• **DATA EXTRACT**
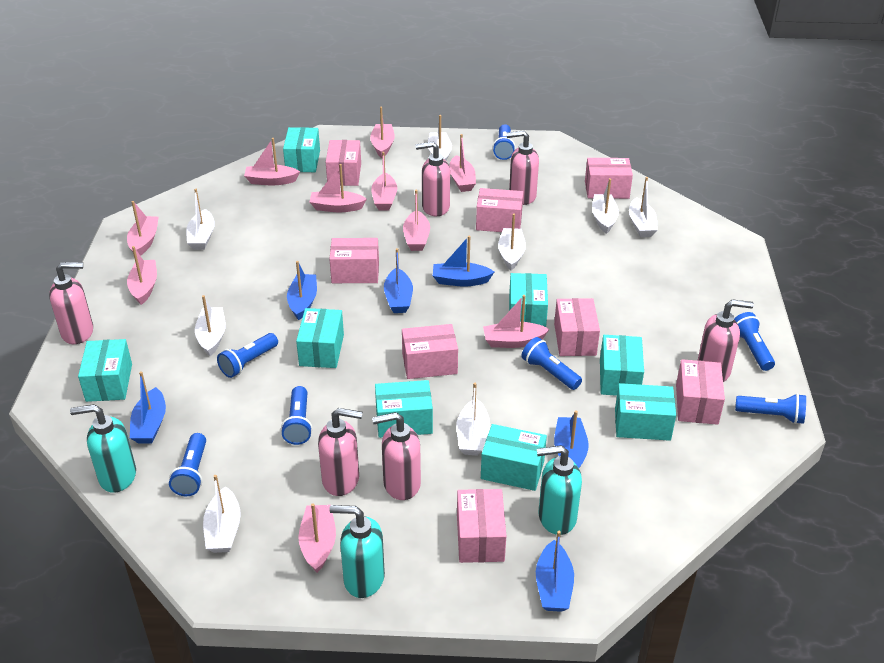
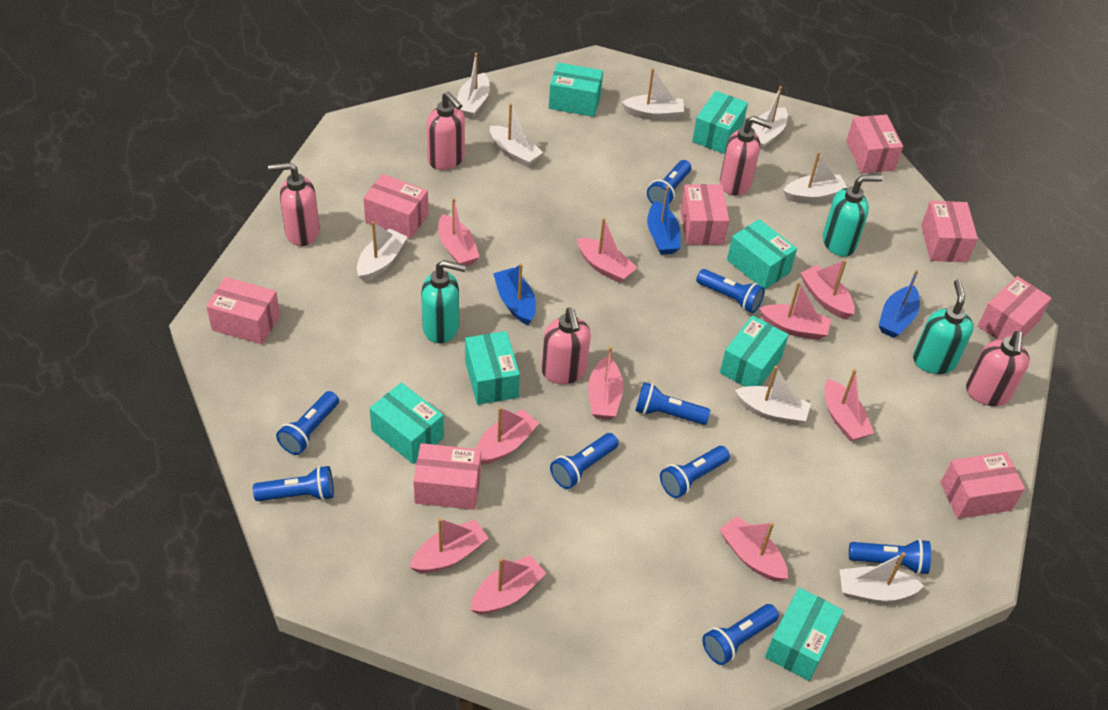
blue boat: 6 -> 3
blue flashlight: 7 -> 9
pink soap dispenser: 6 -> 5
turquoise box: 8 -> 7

• **EXERCISE**
Except for the pictures, return every line of the material exactly.

• **EXERCISE RESPONSE**
blue boat: 6 -> 3
blue flashlight: 7 -> 9
pink soap dispenser: 6 -> 5
turquoise box: 8 -> 7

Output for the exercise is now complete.